Task details:
Whenever the word "bowl" turns up in a line of the data below, copy that line.

(Source records)
##############################

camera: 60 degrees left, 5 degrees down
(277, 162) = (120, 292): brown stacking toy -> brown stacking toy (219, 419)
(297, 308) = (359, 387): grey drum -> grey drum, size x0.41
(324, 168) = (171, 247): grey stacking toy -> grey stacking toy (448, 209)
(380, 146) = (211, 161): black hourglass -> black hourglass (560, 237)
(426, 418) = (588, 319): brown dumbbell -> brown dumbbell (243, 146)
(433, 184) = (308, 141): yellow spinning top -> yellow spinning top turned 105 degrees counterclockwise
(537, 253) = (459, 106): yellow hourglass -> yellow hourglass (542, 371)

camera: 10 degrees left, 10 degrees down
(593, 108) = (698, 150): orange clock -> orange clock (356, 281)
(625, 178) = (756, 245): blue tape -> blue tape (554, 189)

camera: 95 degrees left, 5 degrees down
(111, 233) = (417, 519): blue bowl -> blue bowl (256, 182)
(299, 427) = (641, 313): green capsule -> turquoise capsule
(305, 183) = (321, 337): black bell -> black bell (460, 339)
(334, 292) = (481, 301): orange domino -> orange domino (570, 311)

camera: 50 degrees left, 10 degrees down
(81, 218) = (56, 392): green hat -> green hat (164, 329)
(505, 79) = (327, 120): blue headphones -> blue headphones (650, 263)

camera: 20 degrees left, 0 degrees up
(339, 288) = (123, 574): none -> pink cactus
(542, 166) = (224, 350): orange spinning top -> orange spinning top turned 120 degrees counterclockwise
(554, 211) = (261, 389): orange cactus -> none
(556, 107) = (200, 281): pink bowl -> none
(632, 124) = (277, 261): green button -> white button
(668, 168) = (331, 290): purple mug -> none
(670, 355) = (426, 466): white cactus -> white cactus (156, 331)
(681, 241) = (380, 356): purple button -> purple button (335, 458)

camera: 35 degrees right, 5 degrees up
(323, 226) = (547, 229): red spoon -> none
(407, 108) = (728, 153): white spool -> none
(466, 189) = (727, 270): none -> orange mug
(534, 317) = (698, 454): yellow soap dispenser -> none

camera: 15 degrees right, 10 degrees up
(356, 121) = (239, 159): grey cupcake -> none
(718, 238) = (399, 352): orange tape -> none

##############################

Output:
(111, 233) = (417, 519): blue bowl -> blue bowl (256, 182)
(556, 107) = (200, 281): pink bowl -> none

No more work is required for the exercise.